_TASK INSTRUCTIONS:_ Every line of the records that contains "this" should be tallied, and only the resulting number returned.

/---

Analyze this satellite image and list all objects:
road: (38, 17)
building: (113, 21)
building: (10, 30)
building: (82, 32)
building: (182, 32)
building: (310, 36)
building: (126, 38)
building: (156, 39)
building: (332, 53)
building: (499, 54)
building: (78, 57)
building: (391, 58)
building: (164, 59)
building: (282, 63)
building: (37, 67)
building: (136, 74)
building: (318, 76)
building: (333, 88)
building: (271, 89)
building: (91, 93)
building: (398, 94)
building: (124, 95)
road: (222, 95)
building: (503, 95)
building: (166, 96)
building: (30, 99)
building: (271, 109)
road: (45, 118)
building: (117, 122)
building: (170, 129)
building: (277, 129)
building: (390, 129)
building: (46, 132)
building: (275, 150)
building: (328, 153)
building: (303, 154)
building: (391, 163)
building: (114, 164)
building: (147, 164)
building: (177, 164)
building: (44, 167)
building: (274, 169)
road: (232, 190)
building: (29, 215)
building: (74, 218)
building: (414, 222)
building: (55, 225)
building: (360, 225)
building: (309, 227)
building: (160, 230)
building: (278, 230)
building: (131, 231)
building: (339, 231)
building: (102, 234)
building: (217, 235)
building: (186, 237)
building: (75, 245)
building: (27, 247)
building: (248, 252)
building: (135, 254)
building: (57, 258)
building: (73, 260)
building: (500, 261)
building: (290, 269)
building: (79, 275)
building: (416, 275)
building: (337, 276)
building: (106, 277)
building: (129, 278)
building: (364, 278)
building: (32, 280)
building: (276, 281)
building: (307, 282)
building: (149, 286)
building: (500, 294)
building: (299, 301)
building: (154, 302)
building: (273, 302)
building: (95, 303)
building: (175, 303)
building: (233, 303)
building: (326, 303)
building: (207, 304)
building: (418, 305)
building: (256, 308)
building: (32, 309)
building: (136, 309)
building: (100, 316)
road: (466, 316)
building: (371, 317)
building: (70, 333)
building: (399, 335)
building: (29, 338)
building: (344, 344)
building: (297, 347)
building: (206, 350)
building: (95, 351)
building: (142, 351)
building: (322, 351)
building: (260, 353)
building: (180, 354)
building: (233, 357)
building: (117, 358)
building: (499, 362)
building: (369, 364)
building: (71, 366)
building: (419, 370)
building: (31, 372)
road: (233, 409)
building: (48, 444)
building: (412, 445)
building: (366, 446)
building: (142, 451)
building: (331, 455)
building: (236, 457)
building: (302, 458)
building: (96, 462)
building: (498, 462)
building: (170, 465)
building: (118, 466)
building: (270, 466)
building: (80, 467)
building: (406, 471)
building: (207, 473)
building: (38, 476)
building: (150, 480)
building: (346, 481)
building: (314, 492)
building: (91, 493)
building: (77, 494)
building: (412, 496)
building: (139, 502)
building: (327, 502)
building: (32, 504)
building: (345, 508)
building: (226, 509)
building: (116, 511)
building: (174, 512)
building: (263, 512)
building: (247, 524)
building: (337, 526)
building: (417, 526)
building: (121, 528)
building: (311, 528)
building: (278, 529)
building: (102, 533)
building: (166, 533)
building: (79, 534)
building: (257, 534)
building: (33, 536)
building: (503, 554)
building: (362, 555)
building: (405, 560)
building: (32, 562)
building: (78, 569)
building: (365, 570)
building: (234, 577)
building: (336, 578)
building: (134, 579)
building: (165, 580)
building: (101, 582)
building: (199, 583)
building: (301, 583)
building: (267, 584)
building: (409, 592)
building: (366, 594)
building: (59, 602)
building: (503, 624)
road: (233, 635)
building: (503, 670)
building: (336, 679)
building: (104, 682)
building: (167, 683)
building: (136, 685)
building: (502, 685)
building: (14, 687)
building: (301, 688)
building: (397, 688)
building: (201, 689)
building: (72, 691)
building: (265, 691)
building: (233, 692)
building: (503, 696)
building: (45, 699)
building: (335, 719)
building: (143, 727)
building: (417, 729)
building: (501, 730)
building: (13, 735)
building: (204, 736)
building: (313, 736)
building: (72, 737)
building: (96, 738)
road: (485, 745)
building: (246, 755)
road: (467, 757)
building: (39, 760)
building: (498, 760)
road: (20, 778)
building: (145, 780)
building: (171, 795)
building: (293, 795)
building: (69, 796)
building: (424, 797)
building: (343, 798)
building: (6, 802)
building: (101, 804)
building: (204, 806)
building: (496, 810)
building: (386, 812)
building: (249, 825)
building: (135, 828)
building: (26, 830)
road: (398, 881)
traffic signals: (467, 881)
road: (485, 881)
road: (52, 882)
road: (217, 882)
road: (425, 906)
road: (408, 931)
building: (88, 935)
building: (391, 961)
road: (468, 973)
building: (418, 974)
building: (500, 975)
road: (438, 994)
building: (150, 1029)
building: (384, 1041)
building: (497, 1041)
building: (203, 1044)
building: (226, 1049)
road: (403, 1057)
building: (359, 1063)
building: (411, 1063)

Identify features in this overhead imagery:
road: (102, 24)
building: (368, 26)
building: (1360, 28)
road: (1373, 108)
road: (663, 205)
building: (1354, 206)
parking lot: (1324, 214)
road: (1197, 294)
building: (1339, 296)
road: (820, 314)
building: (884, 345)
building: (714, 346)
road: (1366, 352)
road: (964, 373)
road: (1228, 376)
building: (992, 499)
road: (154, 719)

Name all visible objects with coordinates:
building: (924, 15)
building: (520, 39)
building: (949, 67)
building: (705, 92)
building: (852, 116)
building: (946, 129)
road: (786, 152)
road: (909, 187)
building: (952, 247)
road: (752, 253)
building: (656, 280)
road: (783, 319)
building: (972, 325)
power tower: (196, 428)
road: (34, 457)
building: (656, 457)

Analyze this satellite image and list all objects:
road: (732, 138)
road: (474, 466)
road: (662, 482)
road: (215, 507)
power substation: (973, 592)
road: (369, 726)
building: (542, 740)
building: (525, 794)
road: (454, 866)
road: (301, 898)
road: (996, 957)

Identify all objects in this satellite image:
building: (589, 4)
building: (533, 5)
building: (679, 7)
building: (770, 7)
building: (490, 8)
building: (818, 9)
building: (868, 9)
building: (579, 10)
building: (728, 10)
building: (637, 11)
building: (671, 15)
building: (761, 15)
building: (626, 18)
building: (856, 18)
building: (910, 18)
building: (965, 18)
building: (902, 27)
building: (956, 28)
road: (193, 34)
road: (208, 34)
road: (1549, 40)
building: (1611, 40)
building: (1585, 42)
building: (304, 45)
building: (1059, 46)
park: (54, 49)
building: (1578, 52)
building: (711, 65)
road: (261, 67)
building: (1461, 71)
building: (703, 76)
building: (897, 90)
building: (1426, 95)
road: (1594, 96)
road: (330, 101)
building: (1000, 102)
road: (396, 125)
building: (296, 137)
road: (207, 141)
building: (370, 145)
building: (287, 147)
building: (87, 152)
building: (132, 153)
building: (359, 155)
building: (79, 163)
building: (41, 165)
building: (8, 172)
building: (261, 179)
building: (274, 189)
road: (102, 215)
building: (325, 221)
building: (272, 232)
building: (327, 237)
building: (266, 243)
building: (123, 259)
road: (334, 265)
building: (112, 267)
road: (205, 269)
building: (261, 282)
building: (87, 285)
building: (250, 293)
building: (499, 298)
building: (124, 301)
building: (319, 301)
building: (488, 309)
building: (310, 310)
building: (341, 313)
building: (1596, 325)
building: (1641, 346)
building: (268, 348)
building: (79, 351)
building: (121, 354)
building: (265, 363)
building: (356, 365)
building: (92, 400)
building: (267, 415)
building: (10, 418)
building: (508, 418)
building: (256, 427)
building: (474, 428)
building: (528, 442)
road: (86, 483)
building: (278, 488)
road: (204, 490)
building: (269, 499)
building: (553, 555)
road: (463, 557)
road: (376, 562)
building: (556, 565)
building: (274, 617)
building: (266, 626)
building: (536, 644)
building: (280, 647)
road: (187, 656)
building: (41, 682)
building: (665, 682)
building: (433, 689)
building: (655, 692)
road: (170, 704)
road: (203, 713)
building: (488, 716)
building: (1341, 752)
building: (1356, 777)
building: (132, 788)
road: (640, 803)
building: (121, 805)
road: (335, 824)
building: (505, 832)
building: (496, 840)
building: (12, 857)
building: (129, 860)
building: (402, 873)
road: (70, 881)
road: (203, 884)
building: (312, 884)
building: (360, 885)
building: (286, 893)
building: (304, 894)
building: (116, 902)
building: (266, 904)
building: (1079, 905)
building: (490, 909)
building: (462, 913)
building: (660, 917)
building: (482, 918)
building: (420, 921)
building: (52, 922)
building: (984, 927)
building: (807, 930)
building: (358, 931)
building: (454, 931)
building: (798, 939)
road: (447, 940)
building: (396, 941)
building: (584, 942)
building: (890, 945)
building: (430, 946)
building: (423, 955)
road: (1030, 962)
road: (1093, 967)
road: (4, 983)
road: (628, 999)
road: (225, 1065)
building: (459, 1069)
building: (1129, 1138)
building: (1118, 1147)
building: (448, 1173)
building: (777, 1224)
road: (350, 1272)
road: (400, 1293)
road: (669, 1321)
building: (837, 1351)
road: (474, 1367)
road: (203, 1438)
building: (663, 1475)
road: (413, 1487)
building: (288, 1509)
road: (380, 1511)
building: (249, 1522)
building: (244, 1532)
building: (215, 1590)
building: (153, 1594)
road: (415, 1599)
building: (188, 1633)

\---

_TASK ANSWER:_ 4